Required work: Using the records below, repeat exactly the lines from the one holding "S1: none -> button (GND, RESET)" through the one holding "D3: LED yellow", both ends included, and no others.

Available data:
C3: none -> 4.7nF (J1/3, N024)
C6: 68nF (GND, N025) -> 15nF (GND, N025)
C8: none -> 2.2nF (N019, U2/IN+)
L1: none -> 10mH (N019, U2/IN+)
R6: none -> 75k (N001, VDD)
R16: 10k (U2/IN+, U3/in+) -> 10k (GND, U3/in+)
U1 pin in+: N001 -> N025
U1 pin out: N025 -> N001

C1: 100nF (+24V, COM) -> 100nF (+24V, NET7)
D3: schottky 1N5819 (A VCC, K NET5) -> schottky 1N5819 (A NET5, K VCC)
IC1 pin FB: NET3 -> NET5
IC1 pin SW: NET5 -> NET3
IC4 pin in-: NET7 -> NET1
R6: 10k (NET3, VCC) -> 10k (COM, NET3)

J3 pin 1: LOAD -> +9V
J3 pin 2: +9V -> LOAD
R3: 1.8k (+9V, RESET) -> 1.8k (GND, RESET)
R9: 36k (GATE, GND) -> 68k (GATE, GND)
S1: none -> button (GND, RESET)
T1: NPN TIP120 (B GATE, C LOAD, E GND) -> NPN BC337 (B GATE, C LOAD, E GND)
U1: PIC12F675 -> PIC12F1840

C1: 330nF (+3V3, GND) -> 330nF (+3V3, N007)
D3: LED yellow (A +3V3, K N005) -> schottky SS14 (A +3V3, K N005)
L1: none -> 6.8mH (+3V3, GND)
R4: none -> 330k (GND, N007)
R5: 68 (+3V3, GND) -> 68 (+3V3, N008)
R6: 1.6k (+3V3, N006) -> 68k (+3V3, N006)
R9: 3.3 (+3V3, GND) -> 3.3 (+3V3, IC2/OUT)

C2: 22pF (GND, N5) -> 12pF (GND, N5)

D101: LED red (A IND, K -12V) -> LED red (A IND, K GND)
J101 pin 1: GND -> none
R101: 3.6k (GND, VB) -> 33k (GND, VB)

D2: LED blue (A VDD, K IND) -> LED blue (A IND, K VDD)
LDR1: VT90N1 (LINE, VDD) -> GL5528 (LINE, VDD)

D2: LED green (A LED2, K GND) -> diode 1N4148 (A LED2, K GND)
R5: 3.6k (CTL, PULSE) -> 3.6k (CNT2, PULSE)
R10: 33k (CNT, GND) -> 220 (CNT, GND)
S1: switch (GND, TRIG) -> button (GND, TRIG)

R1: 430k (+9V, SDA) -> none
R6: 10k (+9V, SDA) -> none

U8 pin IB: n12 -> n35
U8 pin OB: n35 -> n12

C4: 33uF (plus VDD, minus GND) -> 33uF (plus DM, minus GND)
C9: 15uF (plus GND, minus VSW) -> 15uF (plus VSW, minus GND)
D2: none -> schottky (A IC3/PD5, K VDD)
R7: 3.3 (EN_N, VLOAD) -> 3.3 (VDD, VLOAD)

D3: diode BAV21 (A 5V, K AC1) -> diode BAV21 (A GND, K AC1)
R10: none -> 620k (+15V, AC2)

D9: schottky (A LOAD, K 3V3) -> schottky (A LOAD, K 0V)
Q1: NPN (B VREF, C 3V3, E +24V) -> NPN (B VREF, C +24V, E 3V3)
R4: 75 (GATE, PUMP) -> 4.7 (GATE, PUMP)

Solution to this exercise:
S1: none -> button (GND, RESET)
T1: NPN TIP120 (B GATE, C LOAD, E GND) -> NPN BC337 (B GATE, C LOAD, E GND)
U1: PIC12F675 -> PIC12F1840

C1: 330nF (+3V3, GND) -> 330nF (+3V3, N007)
D3: LED yellow (A +3V3, K N005) -> schottky SS14 (A +3V3, K N005)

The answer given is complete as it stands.